What is required: The records that follow are to be transcribed in full, leaving out each picture.

************

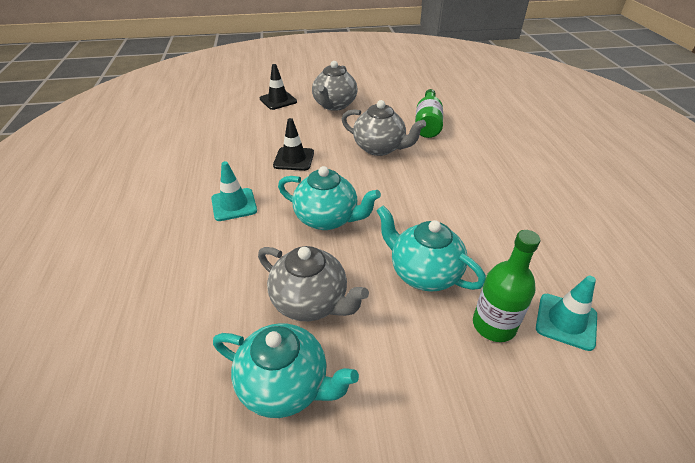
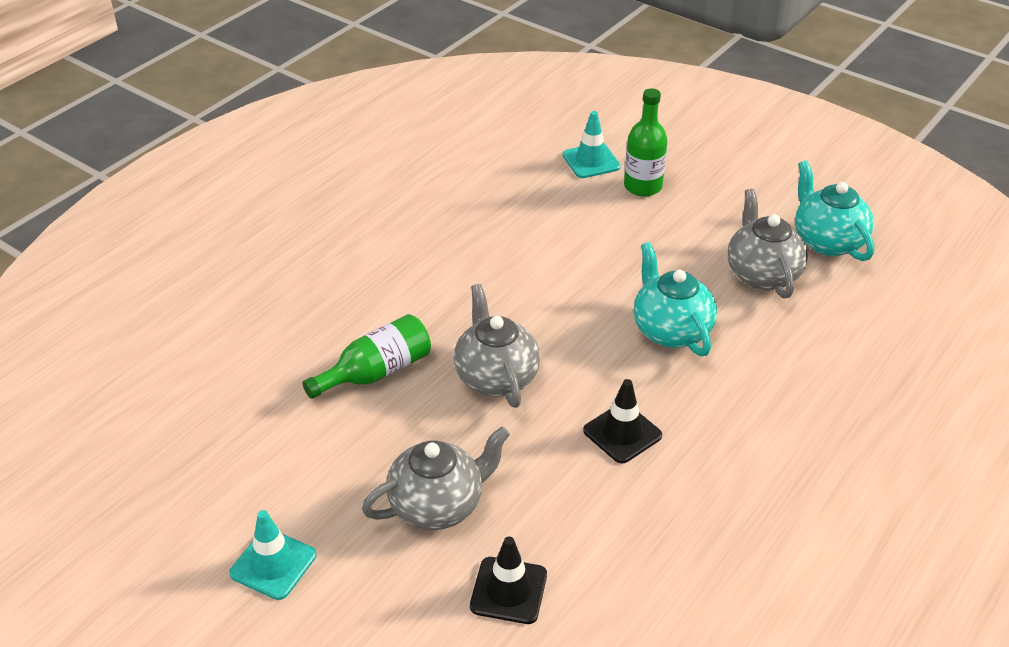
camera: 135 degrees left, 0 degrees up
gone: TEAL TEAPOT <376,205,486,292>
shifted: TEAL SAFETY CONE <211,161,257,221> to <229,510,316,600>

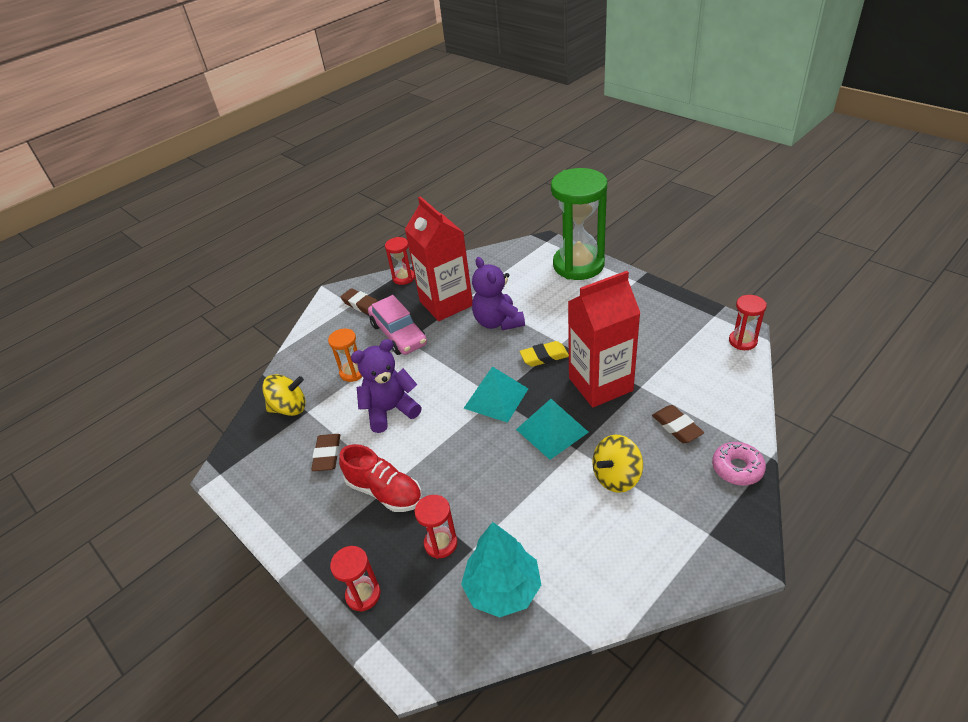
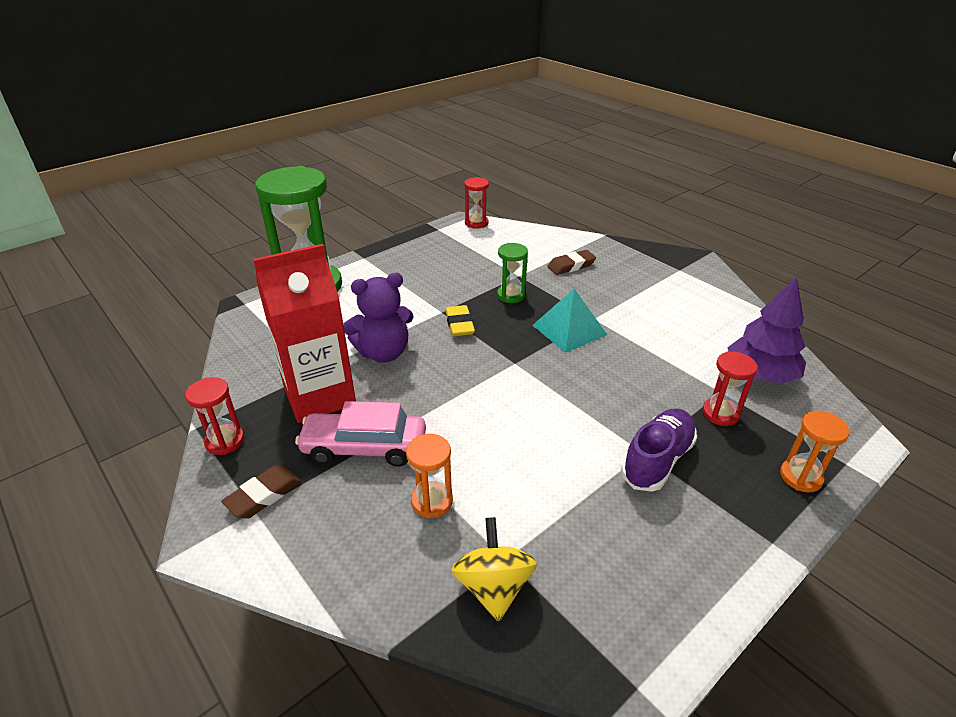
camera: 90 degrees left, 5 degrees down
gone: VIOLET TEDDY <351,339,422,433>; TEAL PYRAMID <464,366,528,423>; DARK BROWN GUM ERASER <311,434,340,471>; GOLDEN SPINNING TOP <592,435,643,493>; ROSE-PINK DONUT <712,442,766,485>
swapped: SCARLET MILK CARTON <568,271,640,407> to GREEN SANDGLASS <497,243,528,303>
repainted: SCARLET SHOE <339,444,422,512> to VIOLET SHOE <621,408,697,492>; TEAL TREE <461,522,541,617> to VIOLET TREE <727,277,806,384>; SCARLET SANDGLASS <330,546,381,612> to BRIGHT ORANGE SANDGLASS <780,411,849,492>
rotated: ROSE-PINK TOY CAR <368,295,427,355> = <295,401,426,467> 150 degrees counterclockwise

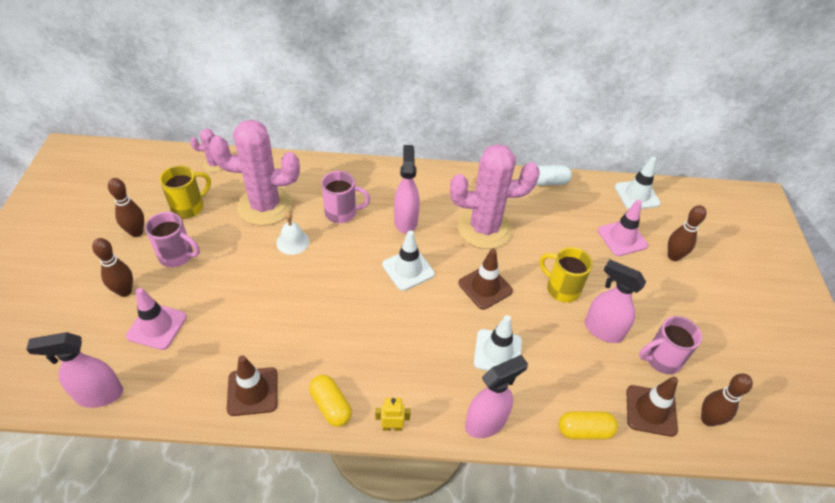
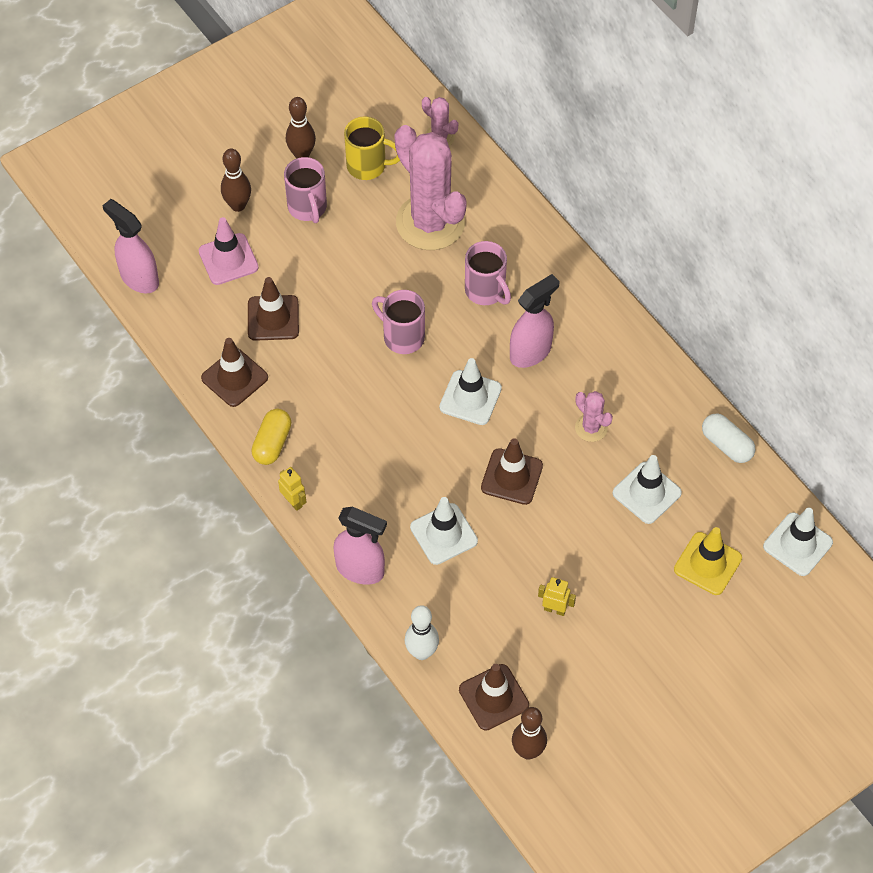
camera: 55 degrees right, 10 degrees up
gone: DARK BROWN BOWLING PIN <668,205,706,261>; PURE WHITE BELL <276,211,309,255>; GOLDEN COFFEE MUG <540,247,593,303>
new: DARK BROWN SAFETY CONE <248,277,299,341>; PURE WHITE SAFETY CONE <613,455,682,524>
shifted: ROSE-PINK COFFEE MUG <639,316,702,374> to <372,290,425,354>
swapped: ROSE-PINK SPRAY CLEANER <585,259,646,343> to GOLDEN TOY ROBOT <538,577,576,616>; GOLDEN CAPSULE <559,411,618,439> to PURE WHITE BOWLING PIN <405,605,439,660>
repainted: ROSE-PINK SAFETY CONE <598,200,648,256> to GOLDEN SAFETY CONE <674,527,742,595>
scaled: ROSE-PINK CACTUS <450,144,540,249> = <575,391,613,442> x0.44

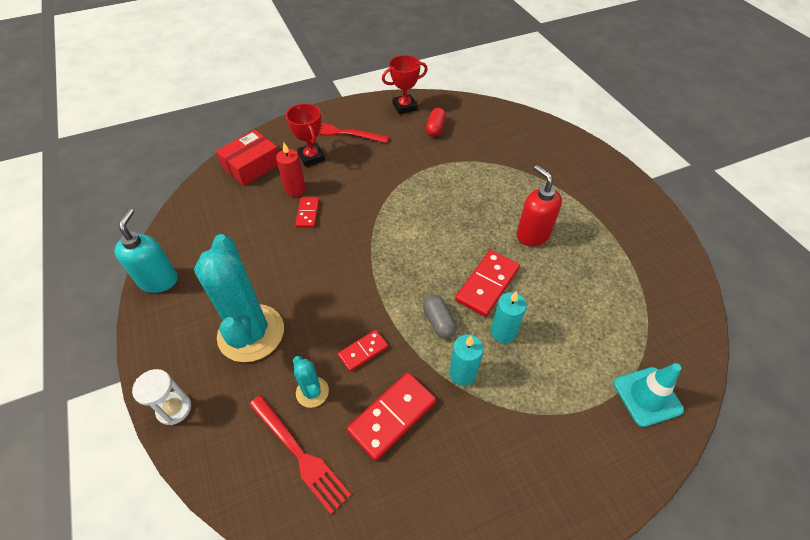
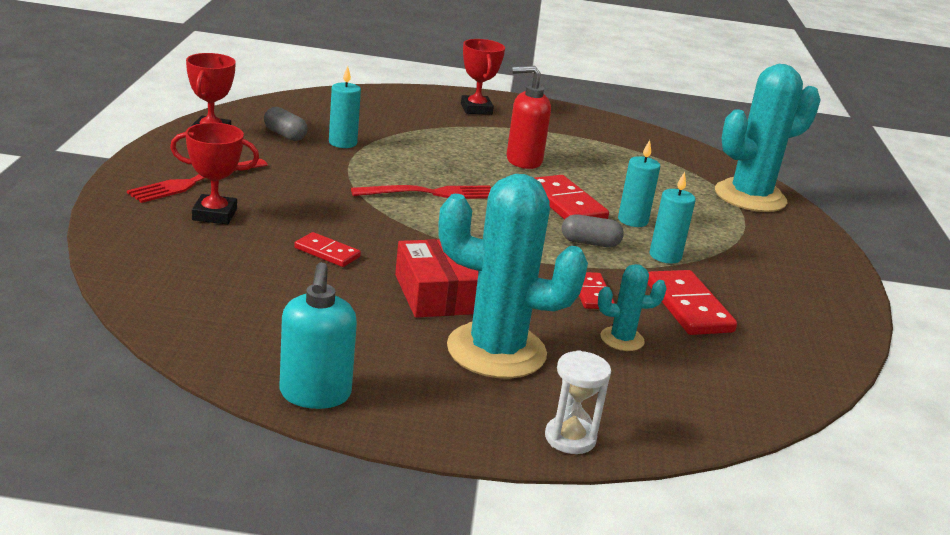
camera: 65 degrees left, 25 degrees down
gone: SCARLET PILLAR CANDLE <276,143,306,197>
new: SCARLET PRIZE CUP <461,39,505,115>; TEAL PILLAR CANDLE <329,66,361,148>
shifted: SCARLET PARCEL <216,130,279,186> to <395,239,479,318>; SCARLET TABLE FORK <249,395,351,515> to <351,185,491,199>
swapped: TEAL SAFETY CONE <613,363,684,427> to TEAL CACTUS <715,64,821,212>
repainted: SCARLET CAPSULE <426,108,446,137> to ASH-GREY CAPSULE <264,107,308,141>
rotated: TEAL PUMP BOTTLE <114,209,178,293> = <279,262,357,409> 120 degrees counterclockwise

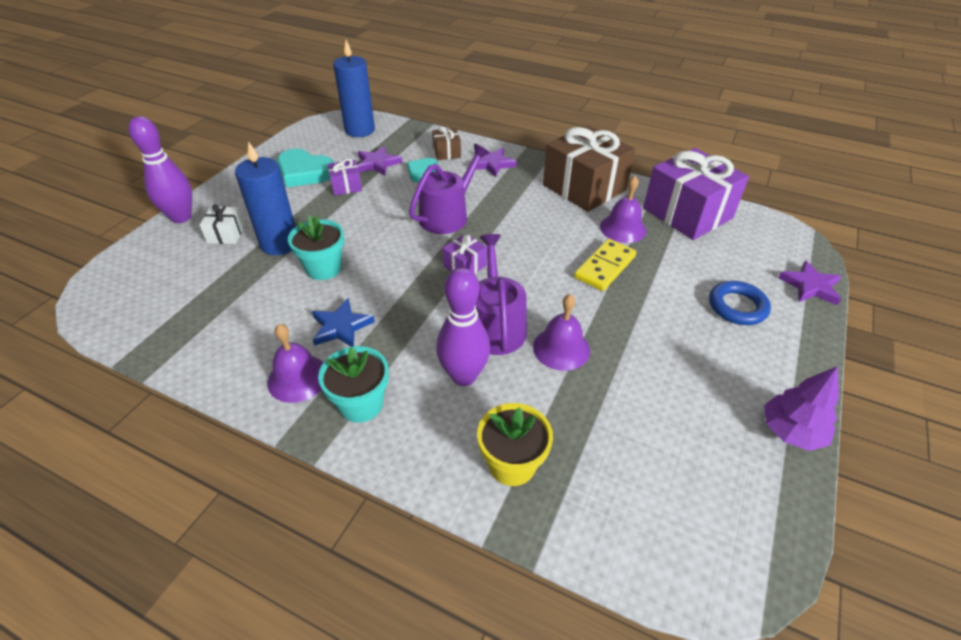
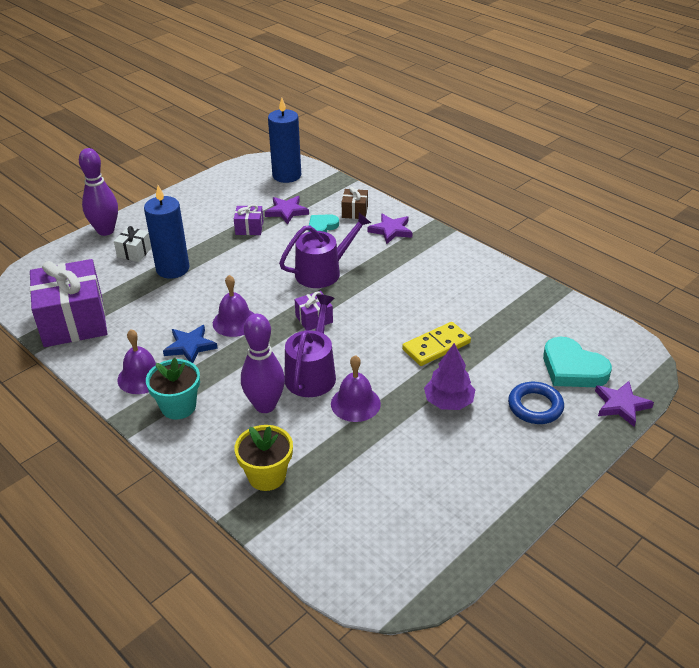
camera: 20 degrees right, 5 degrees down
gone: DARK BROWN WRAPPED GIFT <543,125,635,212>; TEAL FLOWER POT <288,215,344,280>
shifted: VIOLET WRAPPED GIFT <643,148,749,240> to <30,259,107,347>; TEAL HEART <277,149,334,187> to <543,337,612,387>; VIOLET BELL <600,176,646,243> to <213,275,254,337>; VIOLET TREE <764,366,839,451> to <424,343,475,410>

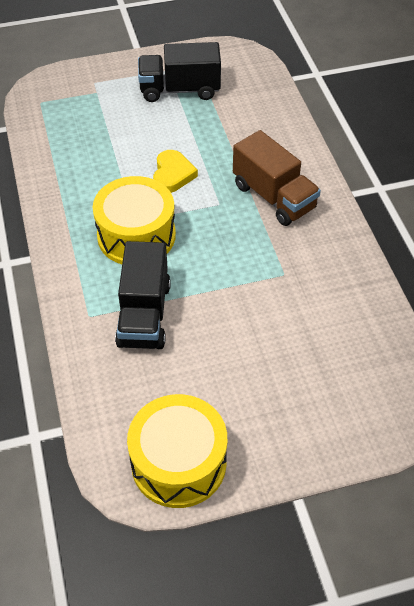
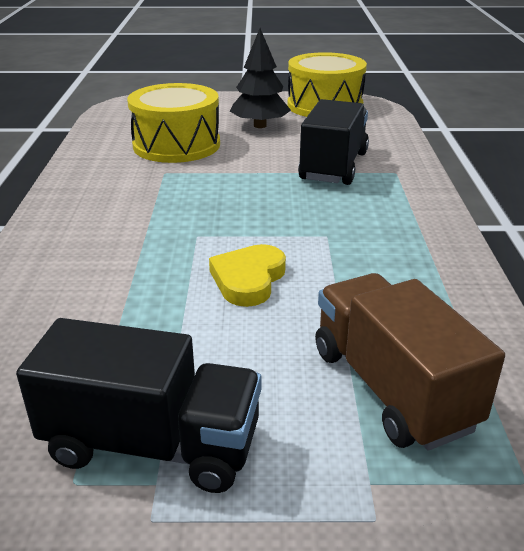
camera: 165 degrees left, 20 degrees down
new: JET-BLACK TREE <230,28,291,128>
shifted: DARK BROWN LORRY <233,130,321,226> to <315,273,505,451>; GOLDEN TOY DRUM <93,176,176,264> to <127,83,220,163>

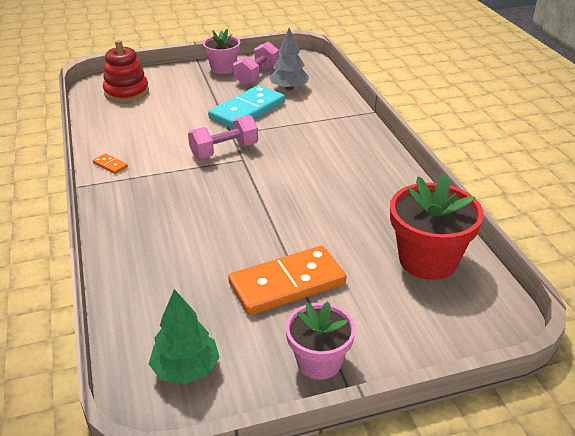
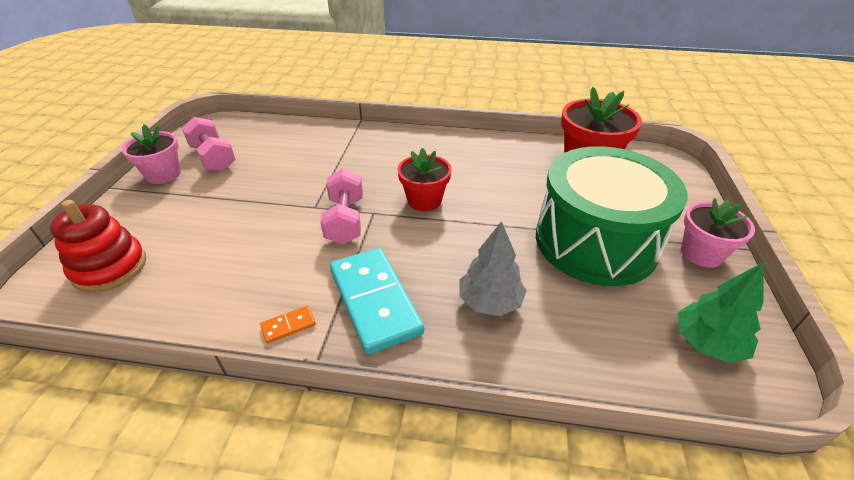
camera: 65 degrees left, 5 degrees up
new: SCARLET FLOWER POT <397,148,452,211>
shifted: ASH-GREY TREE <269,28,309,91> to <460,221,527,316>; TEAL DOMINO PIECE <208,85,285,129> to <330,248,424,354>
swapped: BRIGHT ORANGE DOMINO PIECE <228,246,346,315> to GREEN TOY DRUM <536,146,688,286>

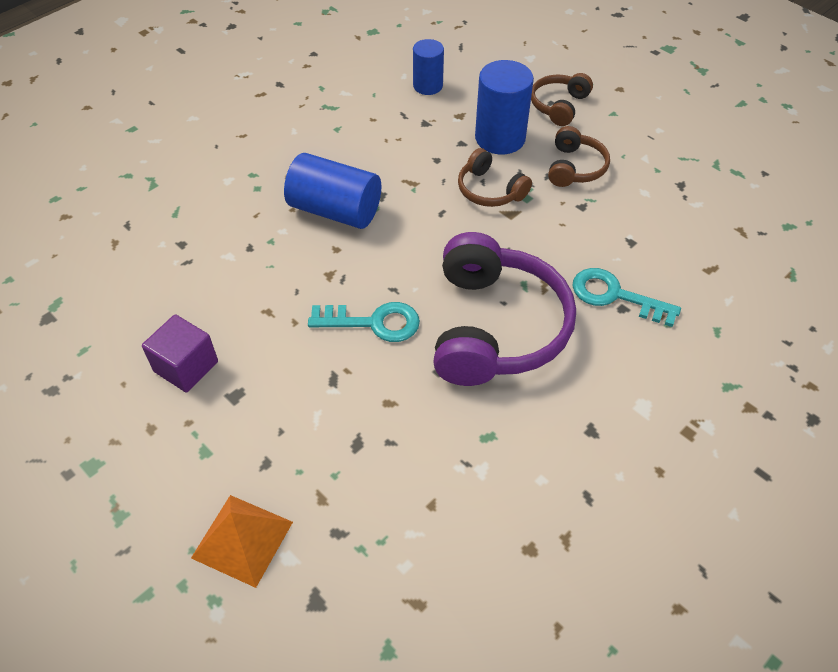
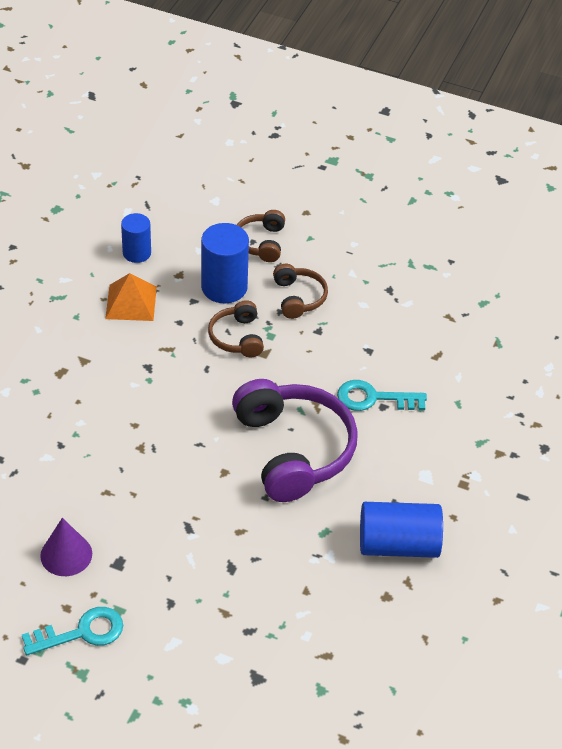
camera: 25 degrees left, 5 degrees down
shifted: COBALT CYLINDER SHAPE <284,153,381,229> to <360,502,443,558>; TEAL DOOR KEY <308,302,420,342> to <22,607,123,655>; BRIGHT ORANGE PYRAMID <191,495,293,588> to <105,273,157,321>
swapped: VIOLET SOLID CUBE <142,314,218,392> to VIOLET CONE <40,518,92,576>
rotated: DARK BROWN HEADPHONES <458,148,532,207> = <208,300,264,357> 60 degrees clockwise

************

Task output:
camera: 135 degrees left, 0 degrees up
gone: TEAL TEAPOT <376,205,486,292>
shifted: TEAL SAFETY CONE <211,161,257,221> to <229,510,316,600>

camera: 90 degrees left, 5 degrees down
gone: VIOLET TEDDY <351,339,422,433>; TEAL PYRAMID <464,366,528,423>; DARK BROWN GUM ERASER <311,434,340,471>; GOLDEN SPINNING TOP <592,435,643,493>; ROSE-PINK DONUT <712,442,766,485>
swapped: SCARLET MILK CARTON <568,271,640,407> to GREEN SANDGLASS <497,243,528,303>
repainted: SCARLET SHOE <339,444,422,512> to VIOLET SHOE <621,408,697,492>; TEAL TREE <461,522,541,617> to VIOLET TREE <727,277,806,384>; SCARLET SANDGLASS <330,546,381,612> to BRIGHT ORANGE SANDGLASS <780,411,849,492>
rotated: ROSE-PINK TOY CAR <368,295,427,355> = <295,401,426,467> 150 degrees counterclockwise

camera: 55 degrees right, 10 degrees up
gone: DARK BROWN BOWLING PIN <668,205,706,261>; PURE WHITE BELL <276,211,309,255>; GOLDEN COFFEE MUG <540,247,593,303>
new: DARK BROWN SAFETY CONE <248,277,299,341>; PURE WHITE SAFETY CONE <613,455,682,524>
shifted: ROSE-PINK COFFEE MUG <639,316,702,374> to <372,290,425,354>
swapped: ROSE-PINK SPRAY CLEANER <585,259,646,343> to GOLDEN TOY ROBOT <538,577,576,616>; GOLDEN CAPSULE <559,411,618,439> to PURE WHITE BOWLING PIN <405,605,439,660>
repainted: ROSE-PINK SAFETY CONE <598,200,648,256> to GOLDEN SAFETY CONE <674,527,742,595>
scaled: ROSE-PINK CACTUS <450,144,540,249> = <575,391,613,442> x0.44

camera: 65 degrees left, 25 degrees down
gone: SCARLET PILLAR CANDLE <276,143,306,197>
new: SCARLET PRIZE CUP <461,39,505,115>; TEAL PILLAR CANDLE <329,66,361,148>
shifted: SCARLET PARCEL <216,130,279,186> to <395,239,479,318>; SCARLET TABLE FORK <249,395,351,515> to <351,185,491,199>
swapped: TEAL SAFETY CONE <613,363,684,427> to TEAL CACTUS <715,64,821,212>
repainted: SCARLET CAPSULE <426,108,446,137> to ASH-GREY CAPSULE <264,107,308,141>
rotated: TEAL PUMP BOTTLE <114,209,178,293> = <279,262,357,409> 120 degrees counterclockwise

camera: 20 degrees right, 5 degrees down
gone: DARK BROWN WRAPPED GIFT <543,125,635,212>; TEAL FLOWER POT <288,215,344,280>
shifted: VIOLET WRAPPED GIFT <643,148,749,240> to <30,259,107,347>; TEAL HEART <277,149,334,187> to <543,337,612,387>; VIOLET BELL <600,176,646,243> to <213,275,254,337>; VIOLET TREE <764,366,839,451> to <424,343,475,410>

camera: 165 degrees left, 20 degrees down
new: JET-BLACK TREE <230,28,291,128>
shifted: DARK BROWN LORRY <233,130,321,226> to <315,273,505,451>; GOLDEN TOY DRUM <93,176,176,264> to <127,83,220,163>

camera: 65 degrees left, 5 degrees up
new: SCARLET FLOWER POT <397,148,452,211>
shifted: ASH-GREY TREE <269,28,309,91> to <460,221,527,316>; TEAL DOMINO PIECE <208,85,285,129> to <330,248,424,354>
swapped: BRIGHT ORANGE DOMINO PIECE <228,246,346,315> to GREEN TOY DRUM <536,146,688,286>

camera: 25 degrees left, 5 degrees down
shifted: COBALT CYLINDER SHAPE <284,153,381,229> to <360,502,443,558>; TEAL DOOR KEY <308,302,420,342> to <22,607,123,655>; BRIGHT ORANGE PYRAMID <191,495,293,588> to <105,273,157,321>
swapped: VIOLET SOLID CUBE <142,314,218,392> to VIOLET CONE <40,518,92,576>
rotated: DARK BROWN HEADPHONES <458,148,532,207> = <208,300,264,357> 60 degrees clockwise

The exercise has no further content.